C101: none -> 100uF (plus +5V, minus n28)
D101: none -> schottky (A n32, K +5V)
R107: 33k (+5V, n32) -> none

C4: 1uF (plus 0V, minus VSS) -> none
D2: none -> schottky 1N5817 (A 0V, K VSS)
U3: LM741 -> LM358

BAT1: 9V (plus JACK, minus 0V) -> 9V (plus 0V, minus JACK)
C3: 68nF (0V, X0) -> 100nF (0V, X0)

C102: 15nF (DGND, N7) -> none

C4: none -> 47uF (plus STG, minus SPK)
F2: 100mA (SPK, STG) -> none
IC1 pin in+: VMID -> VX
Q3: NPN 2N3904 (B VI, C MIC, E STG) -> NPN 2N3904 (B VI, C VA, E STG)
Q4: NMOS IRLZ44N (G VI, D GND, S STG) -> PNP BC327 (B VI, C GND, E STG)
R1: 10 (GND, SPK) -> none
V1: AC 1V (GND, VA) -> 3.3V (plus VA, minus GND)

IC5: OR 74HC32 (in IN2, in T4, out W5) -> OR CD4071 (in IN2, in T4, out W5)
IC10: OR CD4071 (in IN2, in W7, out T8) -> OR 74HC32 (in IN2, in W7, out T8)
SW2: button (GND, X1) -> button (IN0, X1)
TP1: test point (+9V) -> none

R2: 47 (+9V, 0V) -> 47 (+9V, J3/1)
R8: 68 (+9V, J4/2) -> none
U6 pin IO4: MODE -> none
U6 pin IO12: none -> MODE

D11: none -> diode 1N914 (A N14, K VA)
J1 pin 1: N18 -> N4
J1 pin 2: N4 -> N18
════════════════════
Search the entries above for lines containing the word "schottky", and copy each one.

Solved problem -
D101: none -> schottky (A n32, K +5V)
D2: none -> schottky 1N5817 (A 0V, K VSS)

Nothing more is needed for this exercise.